*Extracted material:*

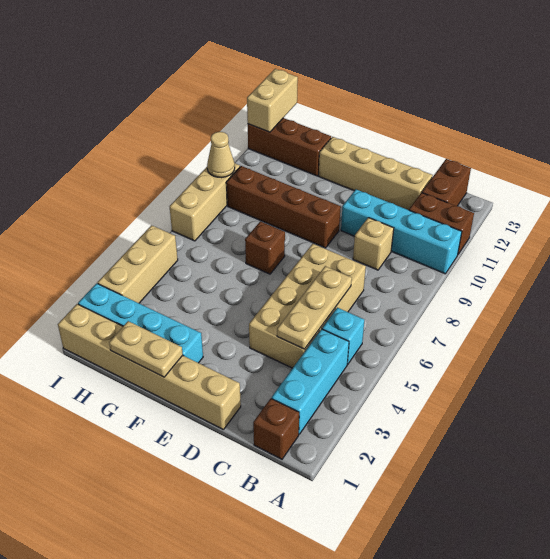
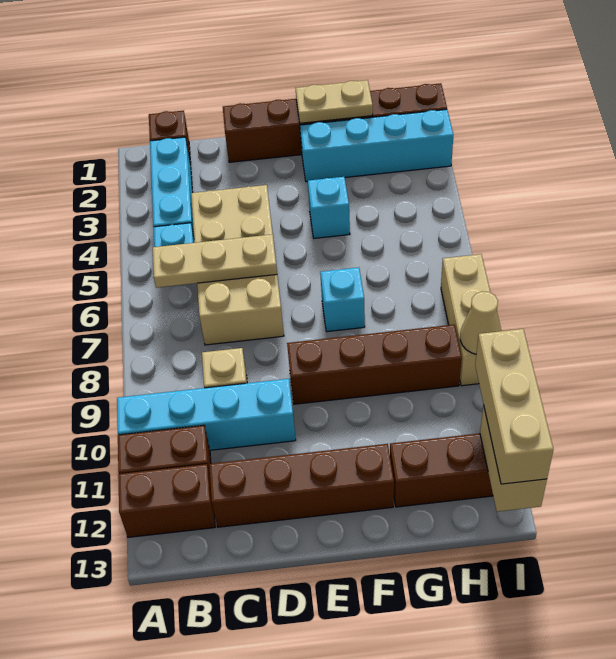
brown 1x2 brick [422,159,471,206] -> brown 1x2 brick turned to [118,464,215,537]
tan 1x3 plate [277,266,352,349] -> tan 1x3 plate turned to [153,234,277,288]
tan 1x4 brick [319,137,433,210] -> brown 1x4 brick [209,444,394,527]
tan 1x6 brick [58,304,241,430] -> brown 1x6 brick [223,83,447,162]
none -> cyan 1x1 brick [308,177,350,238]
brown 1x1 brick [245,221,285,274] -> cyan 1x1 brick [320,267,365,332]
tan 1x3 brick [98,225,178,303] -> tan 1x3 brick moved to [475,329,553,484]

*What you need to do:*
Only the pictures are left behind; write out everything else in the records exactly.

*Result for this task:*
brown 1x2 brick [422,159,471,206] -> brown 1x2 brick turned to [118,464,215,537]
tan 1x3 plate [277,266,352,349] -> tan 1x3 plate turned to [153,234,277,288]
tan 1x4 brick [319,137,433,210] -> brown 1x4 brick [209,444,394,527]
tan 1x6 brick [58,304,241,430] -> brown 1x6 brick [223,83,447,162]
none -> cyan 1x1 brick [308,177,350,238]
brown 1x1 brick [245,221,285,274] -> cyan 1x1 brick [320,267,365,332]
tan 1x3 brick [98,225,178,303] -> tan 1x3 brick moved to [475,329,553,484]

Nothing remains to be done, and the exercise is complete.